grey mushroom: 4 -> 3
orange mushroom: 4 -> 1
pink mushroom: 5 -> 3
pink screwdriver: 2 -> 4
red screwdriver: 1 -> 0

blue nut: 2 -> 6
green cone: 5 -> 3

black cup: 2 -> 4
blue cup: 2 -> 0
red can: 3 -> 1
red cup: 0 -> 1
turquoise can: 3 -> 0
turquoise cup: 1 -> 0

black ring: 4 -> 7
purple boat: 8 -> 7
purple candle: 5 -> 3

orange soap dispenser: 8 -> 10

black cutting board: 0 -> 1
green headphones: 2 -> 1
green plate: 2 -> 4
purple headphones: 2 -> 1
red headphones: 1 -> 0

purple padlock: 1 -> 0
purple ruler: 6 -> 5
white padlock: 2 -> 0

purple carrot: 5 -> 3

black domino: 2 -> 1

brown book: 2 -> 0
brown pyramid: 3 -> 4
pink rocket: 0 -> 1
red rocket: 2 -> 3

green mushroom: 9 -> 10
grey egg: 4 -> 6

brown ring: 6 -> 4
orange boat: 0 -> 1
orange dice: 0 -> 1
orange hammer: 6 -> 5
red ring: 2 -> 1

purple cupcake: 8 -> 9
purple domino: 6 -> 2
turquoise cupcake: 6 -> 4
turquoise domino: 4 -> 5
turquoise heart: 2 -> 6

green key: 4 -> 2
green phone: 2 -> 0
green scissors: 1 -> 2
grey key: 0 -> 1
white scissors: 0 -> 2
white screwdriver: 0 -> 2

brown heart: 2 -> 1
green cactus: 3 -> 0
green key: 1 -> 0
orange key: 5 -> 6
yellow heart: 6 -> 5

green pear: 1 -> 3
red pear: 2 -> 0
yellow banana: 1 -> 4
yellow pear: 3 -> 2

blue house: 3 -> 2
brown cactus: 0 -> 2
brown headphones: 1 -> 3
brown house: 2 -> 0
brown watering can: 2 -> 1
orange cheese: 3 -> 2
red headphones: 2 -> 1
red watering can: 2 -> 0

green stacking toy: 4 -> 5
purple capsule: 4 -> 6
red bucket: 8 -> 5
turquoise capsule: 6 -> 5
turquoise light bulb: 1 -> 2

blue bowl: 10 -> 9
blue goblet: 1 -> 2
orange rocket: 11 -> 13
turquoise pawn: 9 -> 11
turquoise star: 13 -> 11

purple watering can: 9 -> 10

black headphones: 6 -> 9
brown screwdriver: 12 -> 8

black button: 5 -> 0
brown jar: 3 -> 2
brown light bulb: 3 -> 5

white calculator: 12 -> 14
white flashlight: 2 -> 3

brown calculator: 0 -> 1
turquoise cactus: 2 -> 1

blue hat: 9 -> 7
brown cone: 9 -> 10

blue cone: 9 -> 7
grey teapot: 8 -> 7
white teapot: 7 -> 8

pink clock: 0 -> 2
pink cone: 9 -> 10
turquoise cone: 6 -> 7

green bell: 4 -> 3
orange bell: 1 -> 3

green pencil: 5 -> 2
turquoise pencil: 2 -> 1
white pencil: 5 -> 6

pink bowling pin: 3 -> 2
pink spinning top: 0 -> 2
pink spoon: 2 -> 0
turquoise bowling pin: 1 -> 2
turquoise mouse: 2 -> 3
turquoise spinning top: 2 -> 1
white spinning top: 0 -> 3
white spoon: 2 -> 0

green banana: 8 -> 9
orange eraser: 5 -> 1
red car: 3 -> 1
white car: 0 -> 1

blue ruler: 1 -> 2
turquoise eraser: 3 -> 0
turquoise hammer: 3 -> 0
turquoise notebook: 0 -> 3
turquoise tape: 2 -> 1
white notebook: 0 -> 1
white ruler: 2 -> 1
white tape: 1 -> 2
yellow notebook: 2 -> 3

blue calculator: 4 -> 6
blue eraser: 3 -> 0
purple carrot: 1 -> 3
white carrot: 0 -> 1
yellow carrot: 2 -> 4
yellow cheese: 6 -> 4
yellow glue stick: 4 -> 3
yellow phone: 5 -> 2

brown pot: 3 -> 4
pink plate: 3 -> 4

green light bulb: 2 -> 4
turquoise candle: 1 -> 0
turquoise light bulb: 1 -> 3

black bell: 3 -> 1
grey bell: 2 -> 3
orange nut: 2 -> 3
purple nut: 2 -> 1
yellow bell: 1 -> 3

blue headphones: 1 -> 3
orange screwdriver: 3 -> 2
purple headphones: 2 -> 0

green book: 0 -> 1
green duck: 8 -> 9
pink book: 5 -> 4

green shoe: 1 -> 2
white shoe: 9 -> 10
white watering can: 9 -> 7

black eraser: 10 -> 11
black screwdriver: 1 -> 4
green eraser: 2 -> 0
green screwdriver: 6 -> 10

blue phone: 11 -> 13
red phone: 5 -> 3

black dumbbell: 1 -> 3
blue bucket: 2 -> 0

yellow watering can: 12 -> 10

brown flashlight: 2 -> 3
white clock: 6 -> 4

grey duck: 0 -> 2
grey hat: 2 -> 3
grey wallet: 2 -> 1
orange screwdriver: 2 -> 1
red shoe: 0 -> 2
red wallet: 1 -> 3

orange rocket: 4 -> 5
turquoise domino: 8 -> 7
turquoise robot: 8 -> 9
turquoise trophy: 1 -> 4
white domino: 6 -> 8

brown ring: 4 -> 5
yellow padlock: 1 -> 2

--

[EXERCISE AIM]: With the line containing "grey bell: 2 -> 3" as the first and the last line of the data as the final one, copy every line between them exactly, those two included.

[YOUR RESPONSE]:
grey bell: 2 -> 3
orange nut: 2 -> 3
purple nut: 2 -> 1
yellow bell: 1 -> 3

blue headphones: 1 -> 3
orange screwdriver: 3 -> 2
purple headphones: 2 -> 0

green book: 0 -> 1
green duck: 8 -> 9
pink book: 5 -> 4

green shoe: 1 -> 2
white shoe: 9 -> 10
white watering can: 9 -> 7

black eraser: 10 -> 11
black screwdriver: 1 -> 4
green eraser: 2 -> 0
green screwdriver: 6 -> 10

blue phone: 11 -> 13
red phone: 5 -> 3

black dumbbell: 1 -> 3
blue bucket: 2 -> 0

yellow watering can: 12 -> 10

brown flashlight: 2 -> 3
white clock: 6 -> 4

grey duck: 0 -> 2
grey hat: 2 -> 3
grey wallet: 2 -> 1
orange screwdriver: 2 -> 1
red shoe: 0 -> 2
red wallet: 1 -> 3

orange rocket: 4 -> 5
turquoise domino: 8 -> 7
turquoise robot: 8 -> 9
turquoise trophy: 1 -> 4
white domino: 6 -> 8

brown ring: 4 -> 5
yellow padlock: 1 -> 2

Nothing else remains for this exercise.